Stored dataset items
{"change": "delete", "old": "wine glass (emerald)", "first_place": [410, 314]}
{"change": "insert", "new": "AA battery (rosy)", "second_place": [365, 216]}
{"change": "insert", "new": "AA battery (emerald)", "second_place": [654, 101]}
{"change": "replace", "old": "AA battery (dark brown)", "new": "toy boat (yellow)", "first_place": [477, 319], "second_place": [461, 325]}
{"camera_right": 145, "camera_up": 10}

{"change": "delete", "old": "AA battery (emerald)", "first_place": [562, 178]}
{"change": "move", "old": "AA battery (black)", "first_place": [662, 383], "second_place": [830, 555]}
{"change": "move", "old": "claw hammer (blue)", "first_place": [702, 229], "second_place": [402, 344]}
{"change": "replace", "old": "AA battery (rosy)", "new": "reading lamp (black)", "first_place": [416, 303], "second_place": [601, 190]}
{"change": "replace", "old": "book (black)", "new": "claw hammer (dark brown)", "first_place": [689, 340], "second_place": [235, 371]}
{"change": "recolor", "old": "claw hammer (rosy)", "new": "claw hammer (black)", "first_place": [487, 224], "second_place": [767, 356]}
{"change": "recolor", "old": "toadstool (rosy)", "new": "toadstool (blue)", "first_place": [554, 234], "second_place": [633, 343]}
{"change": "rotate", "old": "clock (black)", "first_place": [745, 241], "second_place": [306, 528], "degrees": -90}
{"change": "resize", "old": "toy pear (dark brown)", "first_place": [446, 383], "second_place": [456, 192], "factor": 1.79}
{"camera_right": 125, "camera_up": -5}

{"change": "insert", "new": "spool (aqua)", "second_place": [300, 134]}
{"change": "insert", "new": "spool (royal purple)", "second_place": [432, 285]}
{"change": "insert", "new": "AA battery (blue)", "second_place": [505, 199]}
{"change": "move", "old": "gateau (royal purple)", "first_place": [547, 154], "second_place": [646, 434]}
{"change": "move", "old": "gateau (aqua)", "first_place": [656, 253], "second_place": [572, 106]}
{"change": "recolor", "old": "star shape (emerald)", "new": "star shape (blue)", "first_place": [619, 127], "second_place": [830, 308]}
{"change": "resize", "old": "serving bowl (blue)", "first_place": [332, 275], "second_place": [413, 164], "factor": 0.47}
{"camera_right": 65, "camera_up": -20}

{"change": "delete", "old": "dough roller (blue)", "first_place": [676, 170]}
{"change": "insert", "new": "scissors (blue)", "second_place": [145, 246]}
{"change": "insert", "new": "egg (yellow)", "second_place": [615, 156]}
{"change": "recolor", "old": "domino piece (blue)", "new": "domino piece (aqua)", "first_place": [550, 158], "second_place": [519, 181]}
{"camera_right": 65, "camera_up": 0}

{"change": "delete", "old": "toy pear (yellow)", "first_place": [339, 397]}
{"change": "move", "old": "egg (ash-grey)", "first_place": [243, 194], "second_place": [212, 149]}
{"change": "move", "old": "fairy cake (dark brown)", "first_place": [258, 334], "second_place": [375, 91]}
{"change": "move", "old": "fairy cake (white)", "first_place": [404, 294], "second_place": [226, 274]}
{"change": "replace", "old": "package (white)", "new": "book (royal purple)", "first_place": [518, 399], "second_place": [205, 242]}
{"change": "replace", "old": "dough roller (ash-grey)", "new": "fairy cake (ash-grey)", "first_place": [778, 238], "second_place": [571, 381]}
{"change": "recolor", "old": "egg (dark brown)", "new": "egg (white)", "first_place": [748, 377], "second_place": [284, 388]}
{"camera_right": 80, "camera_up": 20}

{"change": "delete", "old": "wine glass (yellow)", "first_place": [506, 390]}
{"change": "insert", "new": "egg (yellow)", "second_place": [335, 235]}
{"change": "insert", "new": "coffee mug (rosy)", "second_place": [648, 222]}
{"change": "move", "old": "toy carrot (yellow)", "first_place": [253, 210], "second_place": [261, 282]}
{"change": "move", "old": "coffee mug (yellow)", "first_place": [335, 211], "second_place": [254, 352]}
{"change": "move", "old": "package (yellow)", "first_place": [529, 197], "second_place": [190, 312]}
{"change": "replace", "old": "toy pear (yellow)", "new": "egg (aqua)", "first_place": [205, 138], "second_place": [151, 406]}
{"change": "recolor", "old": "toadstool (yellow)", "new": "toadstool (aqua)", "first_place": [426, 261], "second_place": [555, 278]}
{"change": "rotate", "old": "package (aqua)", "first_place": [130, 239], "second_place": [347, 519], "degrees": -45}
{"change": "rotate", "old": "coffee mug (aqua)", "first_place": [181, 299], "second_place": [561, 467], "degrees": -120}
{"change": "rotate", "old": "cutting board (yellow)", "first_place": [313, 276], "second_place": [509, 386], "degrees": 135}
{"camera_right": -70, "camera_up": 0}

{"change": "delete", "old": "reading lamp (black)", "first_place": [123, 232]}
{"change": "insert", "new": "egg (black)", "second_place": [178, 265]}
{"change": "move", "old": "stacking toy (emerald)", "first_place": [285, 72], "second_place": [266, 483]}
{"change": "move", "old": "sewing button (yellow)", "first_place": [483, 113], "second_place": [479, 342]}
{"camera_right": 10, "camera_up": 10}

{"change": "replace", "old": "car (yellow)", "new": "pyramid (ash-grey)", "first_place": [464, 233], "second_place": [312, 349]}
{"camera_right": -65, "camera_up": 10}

#### Exercise prompt
A single figure, the number of lines above with the word "cake", is the whole answer.

#### Problem solution
3